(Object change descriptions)
=== Section Start ===

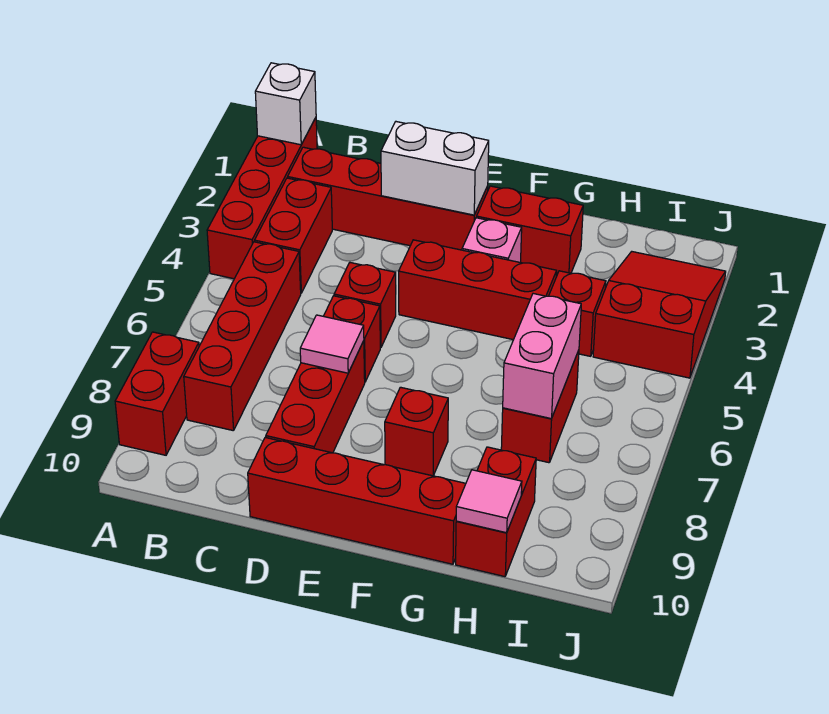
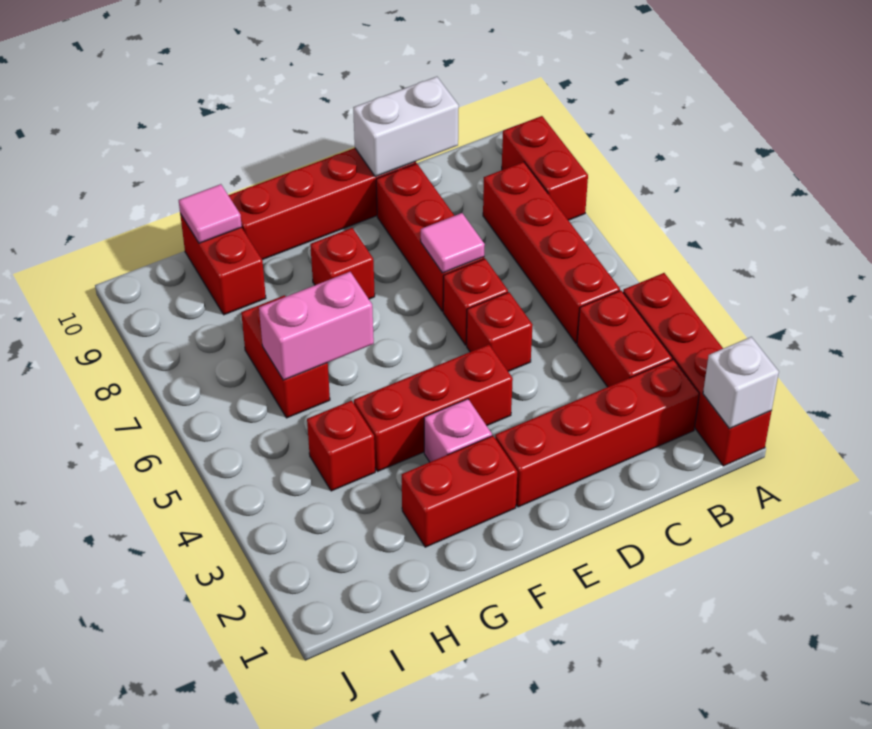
white 1x2 brick [381,122,489,215] -> white 1x2 brick moved to [353,77,459,177]
pink 1x2 brick [503,294,581,419] -> pink 1x2 brick turned to [259,272,374,380]
red 2x3 slope [593,251,726,378] -> none

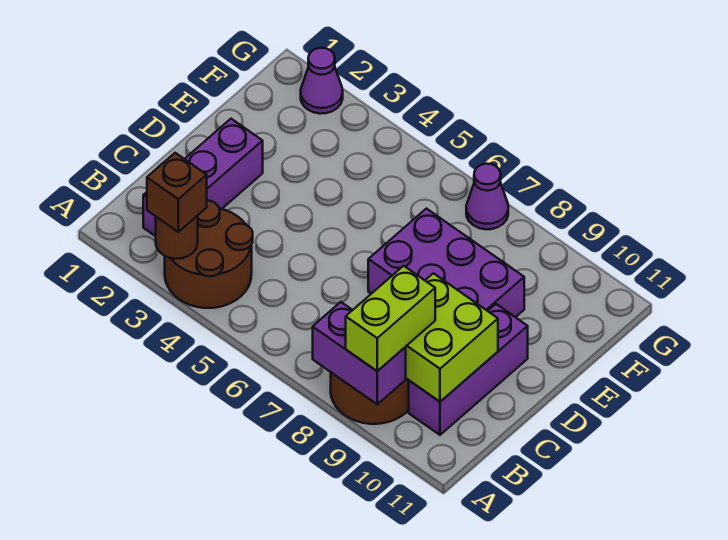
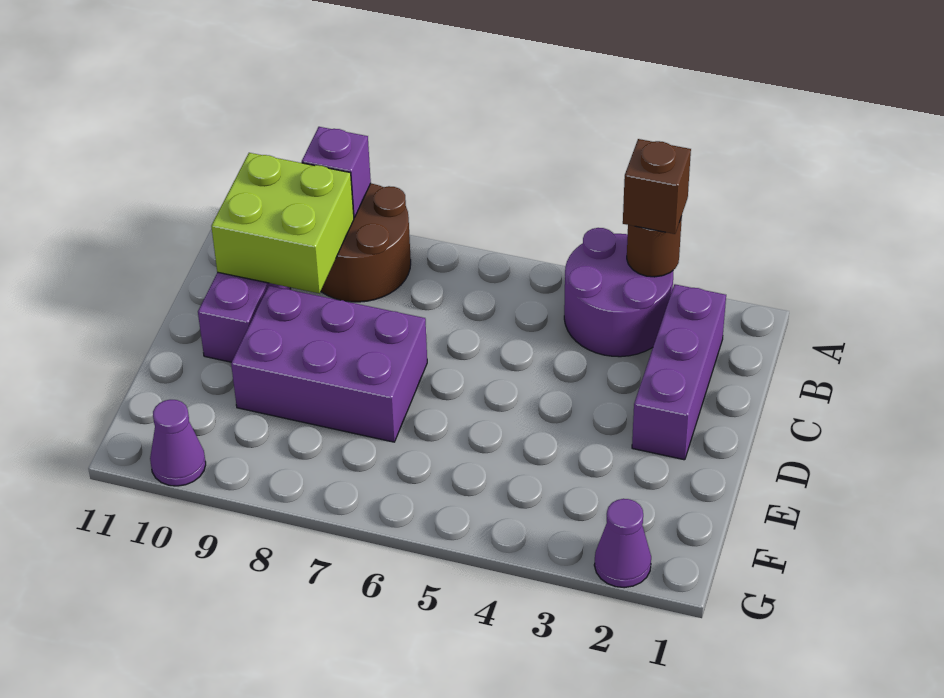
brown 2x2 round brick [165,201,253,308] -> purple 2x2 round brick [564,228,673,357]
purple 1x2 brick [313,302,406,404] -> purple 1x1 brick [302,127,371,217]
lime 1x2 brick [346,266,435,371] -> none
purple 1x1 cone [466,164,508,229] -> purple 1x1 cone moved to [150,400,206,486]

=== Section End ===

→ **Aim of the exercise**
An answer that restates all the entries exactly and drops the images is what is needed.

→ **Solution to the exercise**
white 1x2 brick [381,122,489,215] -> white 1x2 brick moved to [353,77,459,177]
pink 1x2 brick [503,294,581,419] -> pink 1x2 brick turned to [259,272,374,380]
red 2x3 slope [593,251,726,378] -> none

brown 2x2 round brick [165,201,253,308] -> purple 2x2 round brick [564,228,673,357]
purple 1x2 brick [313,302,406,404] -> purple 1x1 brick [302,127,371,217]
lime 1x2 brick [346,266,435,371] -> none
purple 1x1 cone [466,164,508,229] -> purple 1x1 cone moved to [150,400,206,486]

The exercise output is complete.